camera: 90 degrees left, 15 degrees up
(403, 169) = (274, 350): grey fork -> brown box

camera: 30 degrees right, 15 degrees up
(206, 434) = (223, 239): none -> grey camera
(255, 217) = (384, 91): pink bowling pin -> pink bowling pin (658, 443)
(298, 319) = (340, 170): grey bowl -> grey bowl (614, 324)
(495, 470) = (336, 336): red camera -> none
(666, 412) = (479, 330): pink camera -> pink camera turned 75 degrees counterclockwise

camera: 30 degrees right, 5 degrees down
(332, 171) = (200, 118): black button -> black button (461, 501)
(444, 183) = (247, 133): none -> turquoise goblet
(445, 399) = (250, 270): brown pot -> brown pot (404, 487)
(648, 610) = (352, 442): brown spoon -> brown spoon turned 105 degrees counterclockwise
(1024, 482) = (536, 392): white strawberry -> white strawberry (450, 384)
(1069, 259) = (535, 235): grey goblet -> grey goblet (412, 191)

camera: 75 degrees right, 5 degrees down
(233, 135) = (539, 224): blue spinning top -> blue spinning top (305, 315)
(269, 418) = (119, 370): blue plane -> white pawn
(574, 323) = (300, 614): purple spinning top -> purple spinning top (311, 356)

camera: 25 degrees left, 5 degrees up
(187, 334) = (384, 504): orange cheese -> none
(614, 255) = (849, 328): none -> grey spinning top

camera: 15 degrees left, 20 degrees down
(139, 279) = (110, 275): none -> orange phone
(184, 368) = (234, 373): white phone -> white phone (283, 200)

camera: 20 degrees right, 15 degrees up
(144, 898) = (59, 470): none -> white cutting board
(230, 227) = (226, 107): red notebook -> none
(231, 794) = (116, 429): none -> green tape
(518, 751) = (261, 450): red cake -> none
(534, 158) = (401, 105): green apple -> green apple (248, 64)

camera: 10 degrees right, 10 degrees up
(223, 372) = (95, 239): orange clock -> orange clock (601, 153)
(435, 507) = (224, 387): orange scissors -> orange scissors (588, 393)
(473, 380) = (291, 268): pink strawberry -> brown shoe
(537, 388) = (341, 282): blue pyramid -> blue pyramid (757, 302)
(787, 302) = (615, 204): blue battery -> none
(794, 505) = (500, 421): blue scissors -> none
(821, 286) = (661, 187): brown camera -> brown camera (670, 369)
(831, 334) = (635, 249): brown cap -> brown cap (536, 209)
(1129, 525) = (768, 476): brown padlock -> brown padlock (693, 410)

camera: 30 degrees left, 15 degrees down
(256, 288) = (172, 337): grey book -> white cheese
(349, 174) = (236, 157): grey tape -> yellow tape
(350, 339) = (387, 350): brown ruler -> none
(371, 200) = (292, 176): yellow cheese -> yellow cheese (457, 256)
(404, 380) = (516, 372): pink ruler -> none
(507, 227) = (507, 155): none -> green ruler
•••••
Please reproduce the material in its entirety, exactly as it stands.

» **RESULT OF THE EXERCISE**:
camera: 90 degrees left, 15 degrees up
(403, 169) = (274, 350): grey fork -> brown box

camera: 30 degrees right, 15 degrees up
(206, 434) = (223, 239): none -> grey camera
(255, 217) = (384, 91): pink bowling pin -> pink bowling pin (658, 443)
(298, 319) = (340, 170): grey bowl -> grey bowl (614, 324)
(495, 470) = (336, 336): red camera -> none
(666, 412) = (479, 330): pink camera -> pink camera turned 75 degrees counterclockwise

camera: 30 degrees right, 5 degrees down
(332, 171) = (200, 118): black button -> black button (461, 501)
(444, 183) = (247, 133): none -> turquoise goblet
(445, 399) = (250, 270): brown pot -> brown pot (404, 487)
(648, 610) = (352, 442): brown spoon -> brown spoon turned 105 degrees counterclockwise
(1024, 482) = (536, 392): white strawberry -> white strawberry (450, 384)
(1069, 259) = (535, 235): grey goblet -> grey goblet (412, 191)

camera: 75 degrees right, 5 degrees down
(233, 135) = (539, 224): blue spinning top -> blue spinning top (305, 315)
(269, 418) = (119, 370): blue plane -> white pawn
(574, 323) = (300, 614): purple spinning top -> purple spinning top (311, 356)

camera: 25 degrees left, 5 degrees up
(187, 334) = (384, 504): orange cheese -> none
(614, 255) = (849, 328): none -> grey spinning top

camera: 15 degrees left, 20 degrees down
(139, 279) = (110, 275): none -> orange phone
(184, 368) = (234, 373): white phone -> white phone (283, 200)

camera: 20 degrees right, 15 degrees up
(144, 898) = (59, 470): none -> white cutting board
(230, 227) = (226, 107): red notebook -> none
(231, 794) = (116, 429): none -> green tape
(518, 751) = (261, 450): red cake -> none
(534, 158) = (401, 105): green apple -> green apple (248, 64)

camera: 10 degrees right, 10 degrees up
(223, 372) = (95, 239): orange clock -> orange clock (601, 153)
(435, 507) = (224, 387): orange scissors -> orange scissors (588, 393)
(473, 380) = (291, 268): pink strawberry -> brown shoe
(537, 388) = (341, 282): blue pyramid -> blue pyramid (757, 302)
(787, 302) = (615, 204): blue battery -> none
(794, 505) = (500, 421): blue scissors -> none
(821, 286) = (661, 187): brown camera -> brown camera (670, 369)
(831, 334) = (635, 249): brown cap -> brown cap (536, 209)
(1129, 525) = (768, 476): brown padlock -> brown padlock (693, 410)

camera: 30 degrees left, 15 degrees down
(256, 288) = (172, 337): grey book -> white cheese
(349, 174) = (236, 157): grey tape -> yellow tape
(350, 339) = (387, 350): brown ruler -> none
(371, 200) = (292, 176): yellow cheese -> yellow cheese (457, 256)
(404, 380) = (516, 372): pink ruler -> none
(507, 227) = (507, 155): none -> green ruler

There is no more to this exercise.